List every line in the LilyPond score that contains the word "tuplet".

Task data.
○ ○ ○ ○ ○

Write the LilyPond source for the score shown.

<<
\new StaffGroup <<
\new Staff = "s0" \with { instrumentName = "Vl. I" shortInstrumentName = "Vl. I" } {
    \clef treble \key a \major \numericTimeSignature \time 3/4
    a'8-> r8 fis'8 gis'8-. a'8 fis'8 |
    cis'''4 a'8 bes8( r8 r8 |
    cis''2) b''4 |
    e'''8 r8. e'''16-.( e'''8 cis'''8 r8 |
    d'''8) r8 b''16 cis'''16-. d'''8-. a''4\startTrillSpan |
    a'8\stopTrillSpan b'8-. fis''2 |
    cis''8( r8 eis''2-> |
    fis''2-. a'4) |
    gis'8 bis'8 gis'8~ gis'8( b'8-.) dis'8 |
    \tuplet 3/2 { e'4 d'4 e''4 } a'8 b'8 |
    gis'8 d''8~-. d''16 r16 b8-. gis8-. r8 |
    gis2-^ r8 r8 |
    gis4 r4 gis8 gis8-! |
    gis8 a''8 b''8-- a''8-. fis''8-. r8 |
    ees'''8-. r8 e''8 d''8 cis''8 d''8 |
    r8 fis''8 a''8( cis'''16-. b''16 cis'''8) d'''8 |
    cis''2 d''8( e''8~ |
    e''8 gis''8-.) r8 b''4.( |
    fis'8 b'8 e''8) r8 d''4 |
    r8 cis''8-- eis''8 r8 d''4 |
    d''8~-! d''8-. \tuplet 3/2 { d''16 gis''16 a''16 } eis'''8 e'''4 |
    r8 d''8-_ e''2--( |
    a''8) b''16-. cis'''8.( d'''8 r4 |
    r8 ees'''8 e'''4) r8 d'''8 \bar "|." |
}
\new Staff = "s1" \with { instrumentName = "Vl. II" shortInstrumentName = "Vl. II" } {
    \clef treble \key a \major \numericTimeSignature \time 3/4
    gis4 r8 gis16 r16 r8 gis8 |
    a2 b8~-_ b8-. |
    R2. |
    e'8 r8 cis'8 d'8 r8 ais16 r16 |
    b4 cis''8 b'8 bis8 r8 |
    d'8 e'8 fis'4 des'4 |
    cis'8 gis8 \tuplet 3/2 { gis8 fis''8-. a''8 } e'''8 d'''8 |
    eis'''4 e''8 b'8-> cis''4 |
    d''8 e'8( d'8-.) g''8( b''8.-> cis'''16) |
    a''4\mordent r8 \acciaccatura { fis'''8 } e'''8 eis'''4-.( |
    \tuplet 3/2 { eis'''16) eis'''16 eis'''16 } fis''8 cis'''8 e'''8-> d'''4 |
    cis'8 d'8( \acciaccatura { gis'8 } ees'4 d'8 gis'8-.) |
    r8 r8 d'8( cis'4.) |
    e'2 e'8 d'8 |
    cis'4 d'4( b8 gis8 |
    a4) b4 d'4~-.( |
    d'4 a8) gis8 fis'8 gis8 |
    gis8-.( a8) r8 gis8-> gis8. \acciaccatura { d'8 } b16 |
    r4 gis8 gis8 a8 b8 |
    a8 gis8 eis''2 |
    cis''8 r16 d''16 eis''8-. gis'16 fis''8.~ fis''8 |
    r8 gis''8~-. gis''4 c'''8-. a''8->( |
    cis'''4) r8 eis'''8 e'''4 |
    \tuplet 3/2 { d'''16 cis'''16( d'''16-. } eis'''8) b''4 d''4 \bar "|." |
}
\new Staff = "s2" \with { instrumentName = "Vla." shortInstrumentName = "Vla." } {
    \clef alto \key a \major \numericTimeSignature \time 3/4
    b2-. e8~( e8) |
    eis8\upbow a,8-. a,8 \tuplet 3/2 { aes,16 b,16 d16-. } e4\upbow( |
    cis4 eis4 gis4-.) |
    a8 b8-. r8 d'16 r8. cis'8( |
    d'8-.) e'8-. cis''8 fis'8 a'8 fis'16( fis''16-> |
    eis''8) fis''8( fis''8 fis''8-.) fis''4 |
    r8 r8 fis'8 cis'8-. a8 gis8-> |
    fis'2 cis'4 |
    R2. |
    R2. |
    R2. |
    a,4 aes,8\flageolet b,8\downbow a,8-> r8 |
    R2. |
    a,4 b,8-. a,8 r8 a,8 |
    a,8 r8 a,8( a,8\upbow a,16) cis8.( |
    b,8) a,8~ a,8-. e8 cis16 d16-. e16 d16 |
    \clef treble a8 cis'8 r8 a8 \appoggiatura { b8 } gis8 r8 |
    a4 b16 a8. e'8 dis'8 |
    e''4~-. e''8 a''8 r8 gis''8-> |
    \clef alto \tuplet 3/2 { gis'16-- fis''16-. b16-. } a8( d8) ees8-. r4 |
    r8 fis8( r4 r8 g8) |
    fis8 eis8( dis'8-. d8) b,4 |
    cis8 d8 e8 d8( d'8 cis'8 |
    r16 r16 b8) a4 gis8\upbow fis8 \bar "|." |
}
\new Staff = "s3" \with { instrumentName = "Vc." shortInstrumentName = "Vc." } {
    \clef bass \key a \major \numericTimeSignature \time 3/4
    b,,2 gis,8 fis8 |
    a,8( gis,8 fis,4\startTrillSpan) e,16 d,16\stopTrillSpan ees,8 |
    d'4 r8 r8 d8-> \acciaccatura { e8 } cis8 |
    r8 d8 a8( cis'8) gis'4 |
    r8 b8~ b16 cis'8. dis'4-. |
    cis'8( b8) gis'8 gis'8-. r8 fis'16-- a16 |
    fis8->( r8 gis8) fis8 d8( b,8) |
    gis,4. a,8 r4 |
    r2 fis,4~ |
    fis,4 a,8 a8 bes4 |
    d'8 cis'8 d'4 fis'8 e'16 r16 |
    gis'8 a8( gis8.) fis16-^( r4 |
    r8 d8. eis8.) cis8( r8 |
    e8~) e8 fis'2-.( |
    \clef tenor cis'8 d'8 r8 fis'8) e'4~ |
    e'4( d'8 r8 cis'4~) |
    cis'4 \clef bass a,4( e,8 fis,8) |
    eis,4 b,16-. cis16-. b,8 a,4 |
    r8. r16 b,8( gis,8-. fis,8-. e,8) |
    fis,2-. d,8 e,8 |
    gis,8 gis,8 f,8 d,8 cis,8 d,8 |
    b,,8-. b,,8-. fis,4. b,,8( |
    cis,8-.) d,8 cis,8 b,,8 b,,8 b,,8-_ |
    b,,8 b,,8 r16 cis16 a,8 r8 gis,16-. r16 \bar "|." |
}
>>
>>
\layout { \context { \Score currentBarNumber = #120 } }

○ ○ ○ ○ ○

Correct response.
    \tuplet 3/2 { e'4 d'4 e''4 } a'8 b'8 |
    d''8~-! d''8-. \tuplet 3/2 { d''16 gis''16 a''16 } eis'''8 e'''4 |
    cis'8 gis8 \tuplet 3/2 { gis8 fis''8-. a''8 } e'''8 d'''8 |
    \tuplet 3/2 { eis'''16) eis'''16 eis'''16 } fis''8 cis'''8 e'''8-> d'''4 |
    \tuplet 3/2 { d'''16 cis'''16( d'''16-. } eis'''8) b''4 d''4 \bar "|." |
    eis8\upbow a,8-. a,8 \tuplet 3/2 { aes,16 b,16 d16-. } e4\upbow( |
    \clef alto \tuplet 3/2 { gis'16-- fis''16-. b16-. } a8( d8) ees8-. r4 |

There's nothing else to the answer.